— START OF Input for this task —

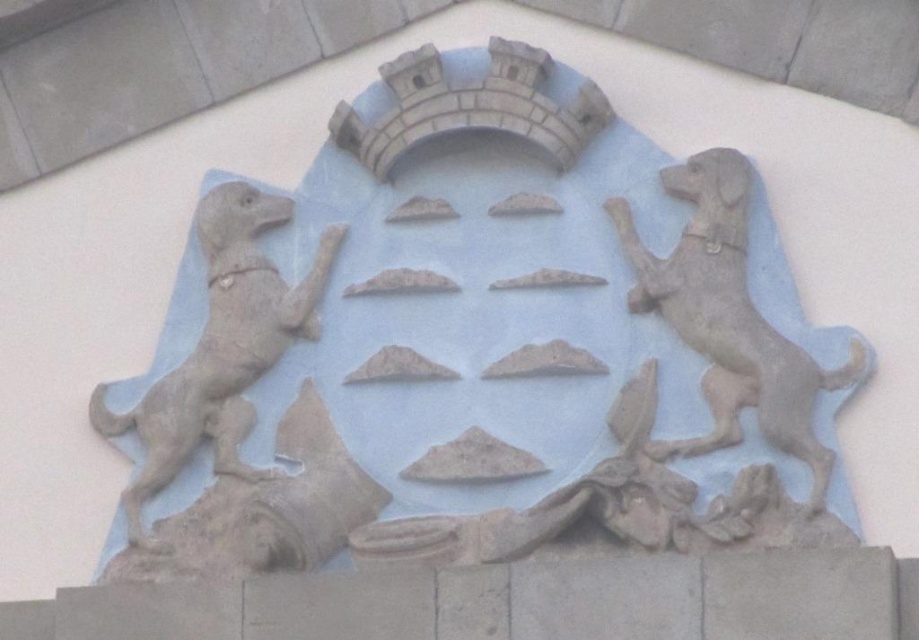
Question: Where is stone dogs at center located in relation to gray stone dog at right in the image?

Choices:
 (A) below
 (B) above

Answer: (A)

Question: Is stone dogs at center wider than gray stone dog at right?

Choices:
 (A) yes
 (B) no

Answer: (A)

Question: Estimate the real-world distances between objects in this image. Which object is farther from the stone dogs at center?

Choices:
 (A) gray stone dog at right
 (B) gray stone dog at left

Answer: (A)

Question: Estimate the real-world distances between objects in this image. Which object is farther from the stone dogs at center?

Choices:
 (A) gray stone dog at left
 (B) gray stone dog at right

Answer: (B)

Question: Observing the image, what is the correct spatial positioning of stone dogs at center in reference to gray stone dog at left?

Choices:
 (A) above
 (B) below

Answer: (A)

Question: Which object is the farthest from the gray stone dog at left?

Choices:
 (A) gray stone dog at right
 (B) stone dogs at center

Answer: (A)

— END OF Input for this task —
— START OF Input for this task —

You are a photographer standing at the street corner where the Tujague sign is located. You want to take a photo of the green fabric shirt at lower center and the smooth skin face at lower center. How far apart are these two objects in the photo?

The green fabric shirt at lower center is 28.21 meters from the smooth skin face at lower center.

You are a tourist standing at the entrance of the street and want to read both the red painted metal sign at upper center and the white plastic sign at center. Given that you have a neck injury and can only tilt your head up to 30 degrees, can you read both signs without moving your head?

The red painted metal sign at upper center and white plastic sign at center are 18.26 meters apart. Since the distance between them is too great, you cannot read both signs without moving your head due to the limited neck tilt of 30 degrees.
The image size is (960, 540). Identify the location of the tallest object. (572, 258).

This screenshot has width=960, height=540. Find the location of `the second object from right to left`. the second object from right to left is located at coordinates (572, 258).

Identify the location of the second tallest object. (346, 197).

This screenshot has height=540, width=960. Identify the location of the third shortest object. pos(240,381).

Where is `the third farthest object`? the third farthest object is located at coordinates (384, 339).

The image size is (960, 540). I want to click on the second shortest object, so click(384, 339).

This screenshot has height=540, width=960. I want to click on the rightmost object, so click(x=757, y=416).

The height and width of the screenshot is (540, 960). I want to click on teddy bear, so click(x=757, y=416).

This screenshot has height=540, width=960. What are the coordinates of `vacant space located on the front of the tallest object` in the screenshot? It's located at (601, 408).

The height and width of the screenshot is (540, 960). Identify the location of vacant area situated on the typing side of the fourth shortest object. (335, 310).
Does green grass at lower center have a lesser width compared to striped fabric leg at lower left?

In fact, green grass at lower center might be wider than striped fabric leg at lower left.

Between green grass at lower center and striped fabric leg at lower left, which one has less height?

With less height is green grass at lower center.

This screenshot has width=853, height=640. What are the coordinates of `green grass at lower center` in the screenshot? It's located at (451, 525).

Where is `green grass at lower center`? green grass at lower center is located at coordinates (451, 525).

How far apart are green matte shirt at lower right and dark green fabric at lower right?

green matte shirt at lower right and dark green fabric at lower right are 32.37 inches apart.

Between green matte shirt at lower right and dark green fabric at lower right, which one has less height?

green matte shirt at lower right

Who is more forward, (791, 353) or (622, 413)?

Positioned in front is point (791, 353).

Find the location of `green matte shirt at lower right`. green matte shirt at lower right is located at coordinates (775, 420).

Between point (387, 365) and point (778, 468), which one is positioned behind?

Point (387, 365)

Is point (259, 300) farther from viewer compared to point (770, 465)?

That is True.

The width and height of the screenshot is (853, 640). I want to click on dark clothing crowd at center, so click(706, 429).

— END OF Input for this task —
— START OF Input for this task —

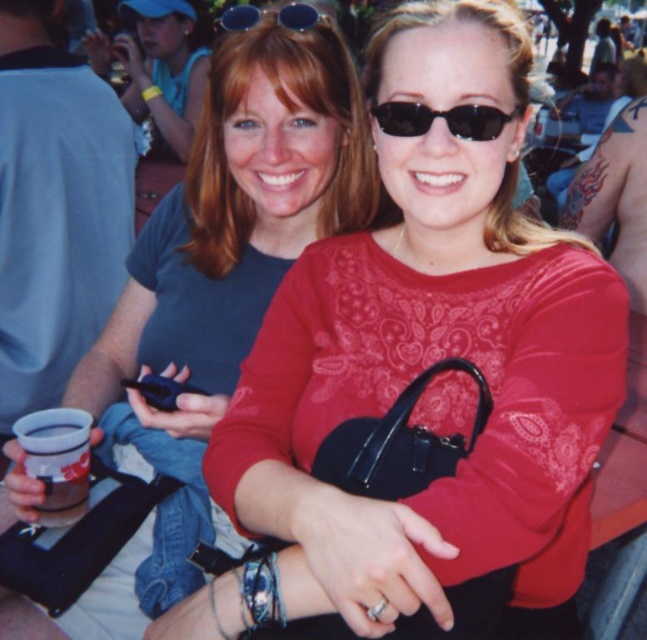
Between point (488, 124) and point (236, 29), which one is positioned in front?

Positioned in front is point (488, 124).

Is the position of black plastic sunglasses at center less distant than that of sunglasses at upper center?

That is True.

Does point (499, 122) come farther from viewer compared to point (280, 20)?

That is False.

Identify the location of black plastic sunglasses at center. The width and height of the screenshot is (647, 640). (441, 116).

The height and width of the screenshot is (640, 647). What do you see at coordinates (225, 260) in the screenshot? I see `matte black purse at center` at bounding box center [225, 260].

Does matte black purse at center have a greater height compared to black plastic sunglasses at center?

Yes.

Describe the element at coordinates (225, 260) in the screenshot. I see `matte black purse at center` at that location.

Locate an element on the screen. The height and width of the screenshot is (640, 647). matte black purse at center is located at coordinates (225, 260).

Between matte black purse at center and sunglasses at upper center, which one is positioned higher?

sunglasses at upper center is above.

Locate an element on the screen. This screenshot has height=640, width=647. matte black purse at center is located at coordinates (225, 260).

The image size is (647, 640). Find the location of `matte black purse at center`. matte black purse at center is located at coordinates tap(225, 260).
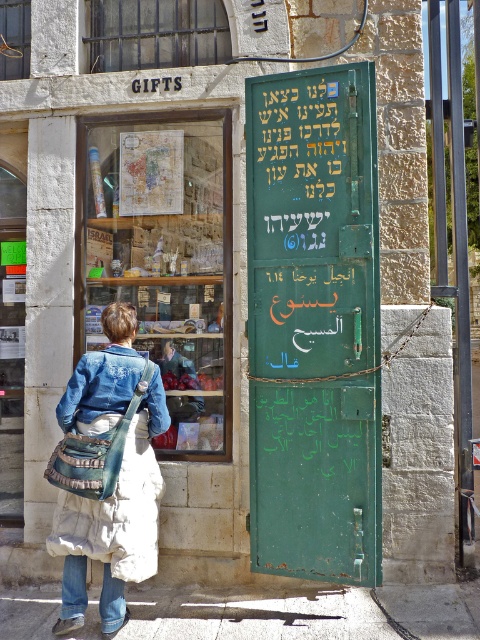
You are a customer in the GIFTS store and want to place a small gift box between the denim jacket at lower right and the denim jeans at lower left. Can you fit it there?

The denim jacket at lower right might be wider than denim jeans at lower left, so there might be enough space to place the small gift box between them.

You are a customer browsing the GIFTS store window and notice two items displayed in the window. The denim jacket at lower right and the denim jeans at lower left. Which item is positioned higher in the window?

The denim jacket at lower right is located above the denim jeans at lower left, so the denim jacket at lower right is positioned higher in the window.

— END OF Input for this task —

## Aim
Can you quote the material word for word, from the line containing "Identify the location of black" through the line containing "The height and width of the screenshot is (640, 647). What", including both of those lines?

## Right answer
Identify the location of black plastic sunglasses at center. The width and height of the screenshot is (647, 640). (441, 116).

The height and width of the screenshot is (640, 647). What do you see at coordinates (225, 260) in the screenshot? I see `matte black purse at center` at bounding box center [225, 260].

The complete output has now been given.